**Problem statement:** Quote the records below in full, exactly as given, with the images taken out.

**Materials provided:**
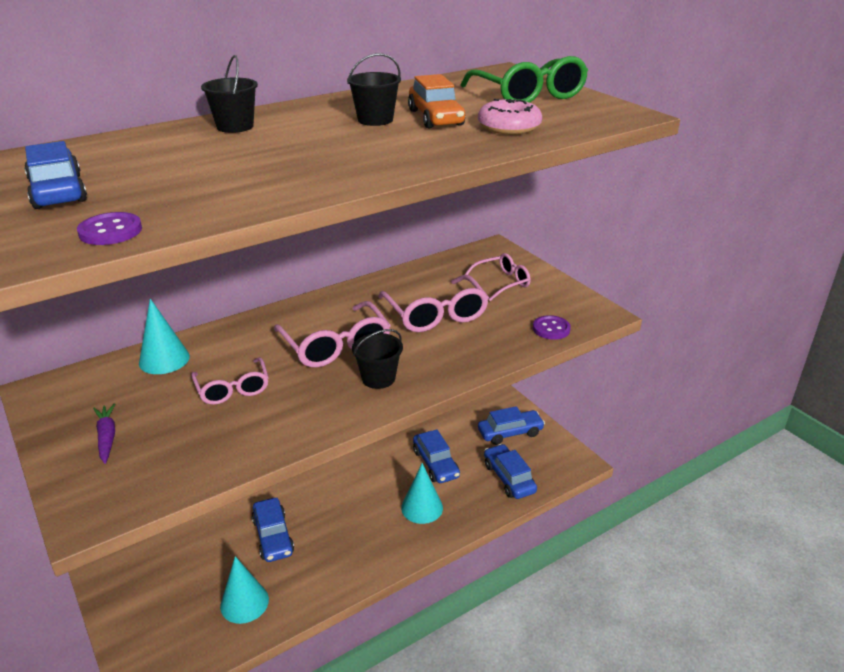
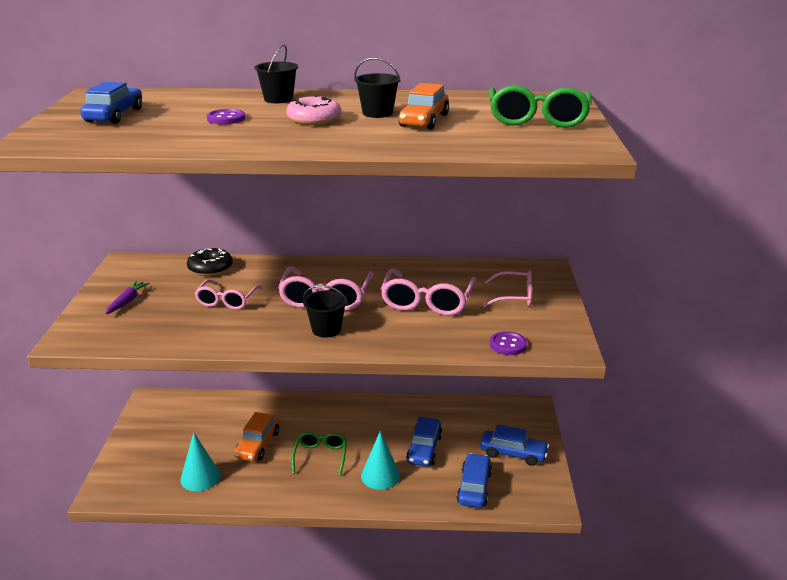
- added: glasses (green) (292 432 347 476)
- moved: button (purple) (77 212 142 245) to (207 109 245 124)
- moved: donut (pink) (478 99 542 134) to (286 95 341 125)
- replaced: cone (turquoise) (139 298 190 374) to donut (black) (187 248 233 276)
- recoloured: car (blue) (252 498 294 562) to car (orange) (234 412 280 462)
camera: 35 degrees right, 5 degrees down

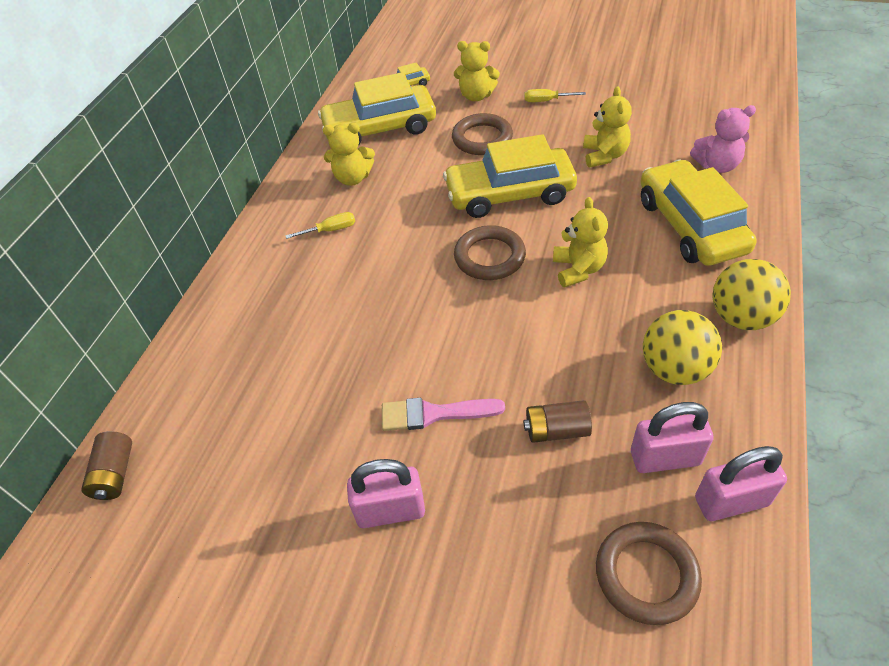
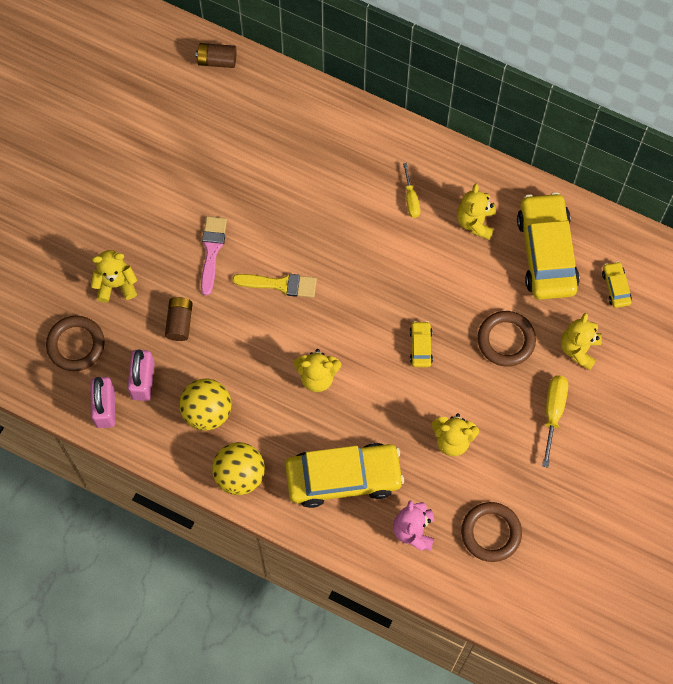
- removed: padlock (pink) (347 459 425 528)
- added: teddy bear (yellow) (91 250 137 303)
- added: brush (yellow) (232 274 317 298)
- moved: ring (brown) (454 225 526 280) to (461 502 522 562)
- resized: car (yellow) (443 134 577 218) = (409 321 433 367) x0.43
- resized: screwdriver (yellow) (525 89 586 102) = (542 375 568 468) x1.54
camera: 95 degrees right, 20 degrees up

**Task answer:**
- added: glasses (green) (292 432 347 476)
- moved: button (purple) (77 212 142 245) to (207 109 245 124)
- moved: donut (pink) (478 99 542 134) to (286 95 341 125)
- replaced: cone (turquoise) (139 298 190 374) to donut (black) (187 248 233 276)
- recoloured: car (blue) (252 498 294 562) to car (orange) (234 412 280 462)
camera: 35 degrees right, 5 degrees down

- removed: padlock (pink) (347 459 425 528)
- added: teddy bear (yellow) (91 250 137 303)
- added: brush (yellow) (232 274 317 298)
- moved: ring (brown) (454 225 526 280) to (461 502 522 562)
- resized: car (yellow) (443 134 577 218) = (409 321 433 367) x0.43
- resized: screwdriver (yellow) (525 89 586 102) = (542 375 568 468) x1.54
camera: 95 degrees right, 20 degrees up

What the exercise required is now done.